▸ **INPUT FOR THIS TASK**
=== Section Start ===
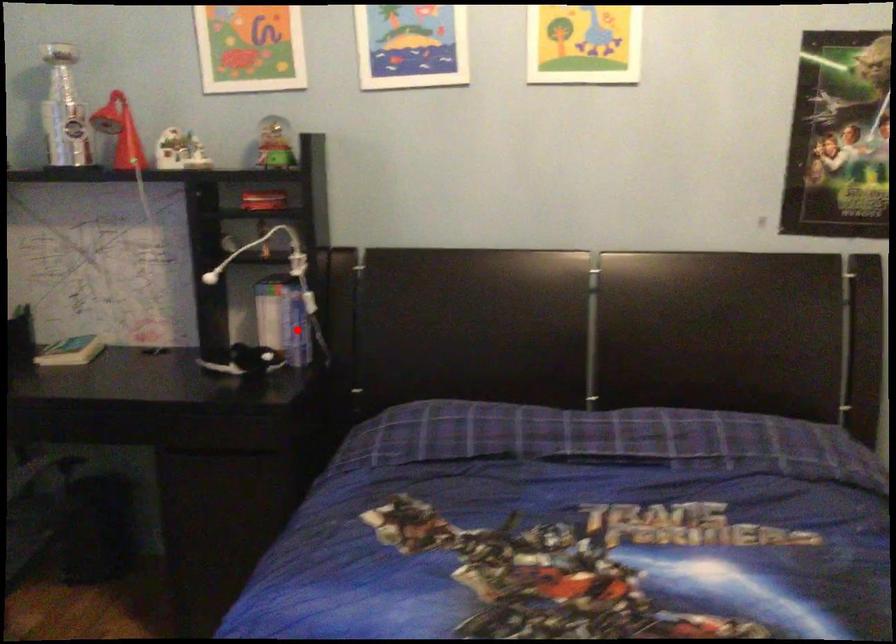
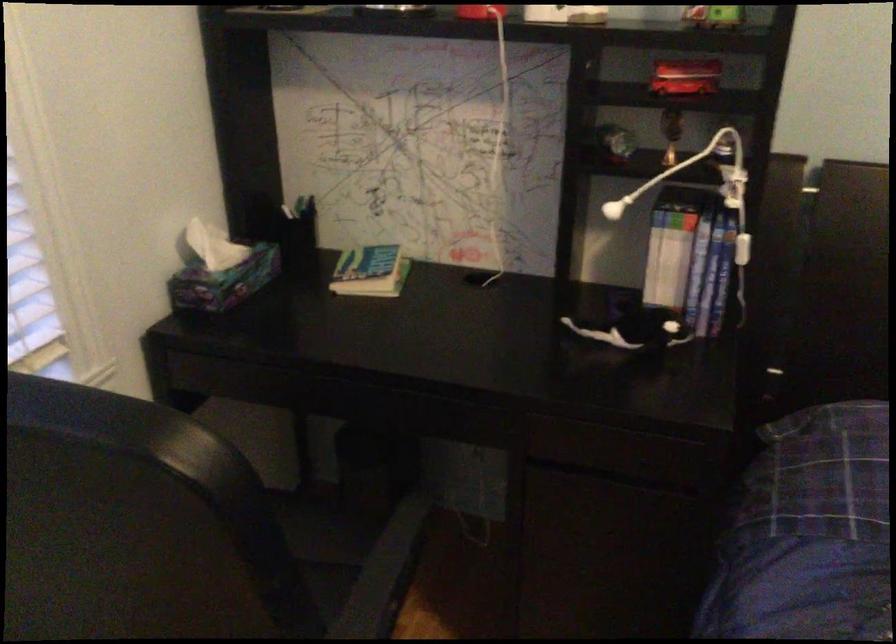
Question: I am providing you with two images of the same scene from different viewpoints. Given a red point in image1, look at the same physical point in image2. Is it:

Choices:
 (A) Closer to the viewpoint
 (B) Farther from the viewpoint

Answer: (A)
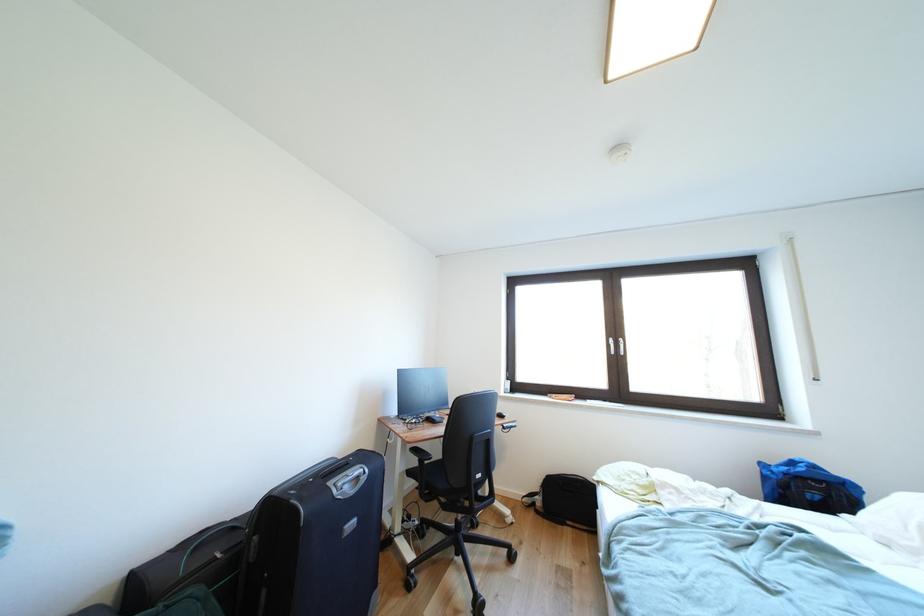
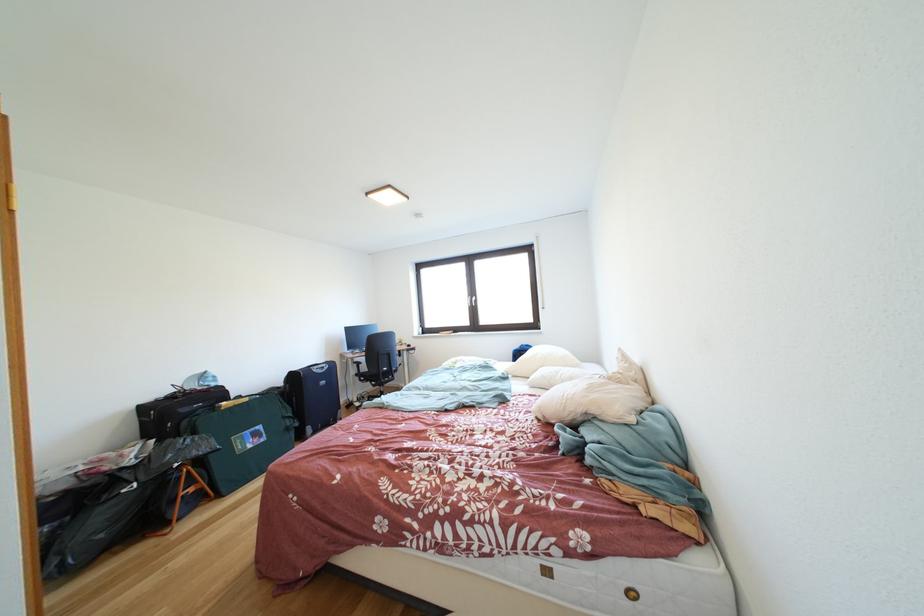
Find the pixel in the second image that matches point (822, 471) in the first image.

(535, 351)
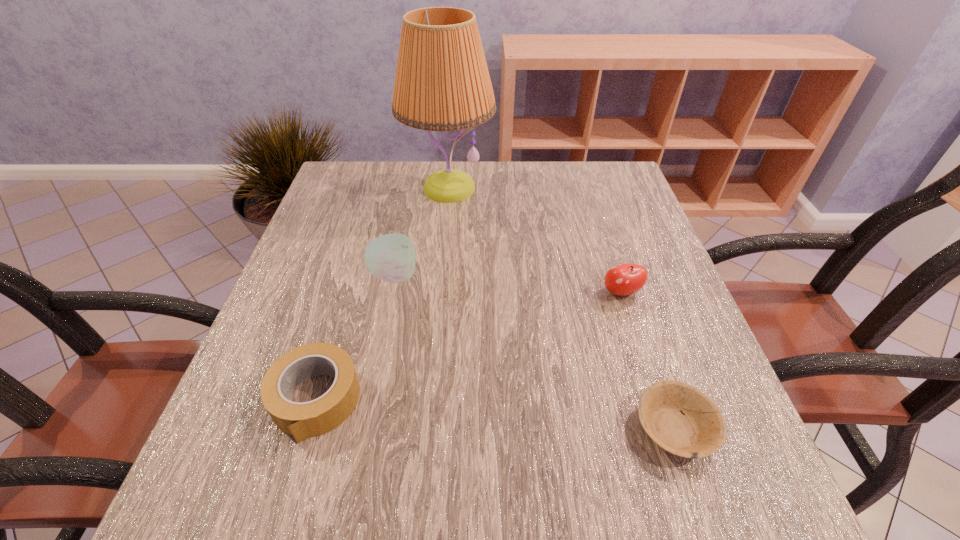
I want to click on vacant space that satisfies the following two spatial constraints: 1. on the side of the farthest object near the pull switch; 2. on the left side of the third tallest object, so click(439, 293).

You are a GUI agent. You are given a task and a screenshot of the screen. Output one action in this format:
    pyautogui.click(x=<x>, y=<y>)
    Task: Click on the free spot that satisfies the following two spatial constraints: 1. on the side of the tallest object near the pull switch; 2. on the right side of the bowl
    The width and height of the screenshot is (960, 540).
    Given the screenshot: What is the action you would take?
    pyautogui.click(x=426, y=428)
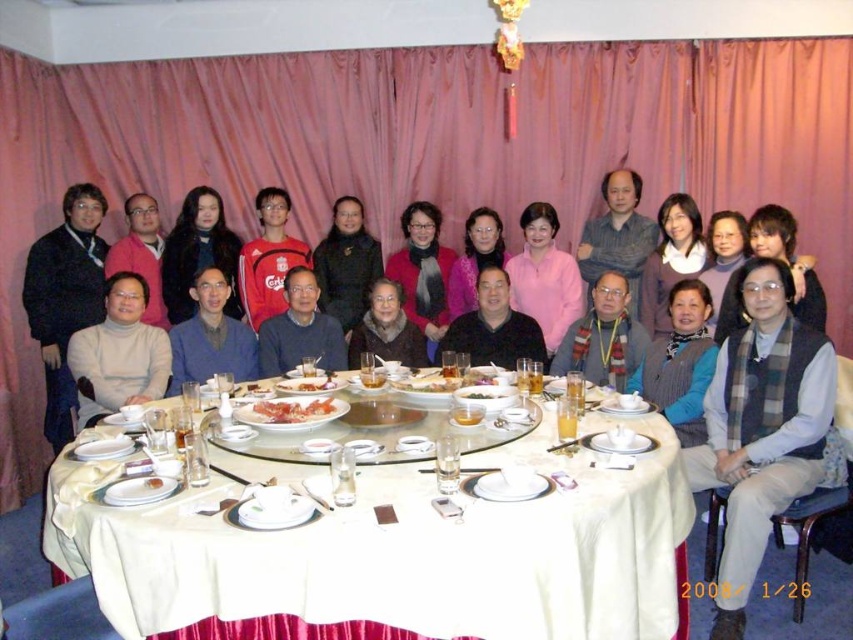
Question: Which point appears closest to the camera in this image?

Choices:
 (A) tap(42, 332)
 (B) tap(837, 154)

Answer: (A)

Question: Is gray wool vest at center closer to camera compared to translucent glass cup at center?

Choices:
 (A) no
 (B) yes

Answer: (B)

Question: Which object is the farthest from the smooth white plate at center?

Choices:
 (A) pink fabric curtain at upper center
 (B) slightly pinkish matte/soft food at center

Answer: (A)

Question: Is pink fabric curtain at upper center thinner than translucent glass cup at center?

Choices:
 (A) no
 (B) yes

Answer: (A)

Question: Based on their relative distances, which object is nearer to the dark gray sweater at center?

Choices:
 (A) matte white sweater at center
 (B) gray sweater at center
 (C) shiny red plate at center

Answer: (B)

Question: Does matte white sweater at center have a larger size compared to dark gray sweater at center?

Choices:
 (A) no
 (B) yes

Answer: (B)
=== Section End ===
▸ **WHAT THE TASK ASKS**
Convert everything from the line containing "Question: Does matte" down to the end of the entries above into a Markdown table. Use a Row column for the row number and a Line column for the line itself, and leave out blank lines.

▸ **ANSWER BOX**
| Row | Line |
|---|---|
| 1 | Question: Does matte white sweater at center have a larger size compared to dark gray sweater at center? |
| 2 | Choices: |
| 3 |  (A) no |
| 4 |  (B) yes |
| 5 | Answer: (B) |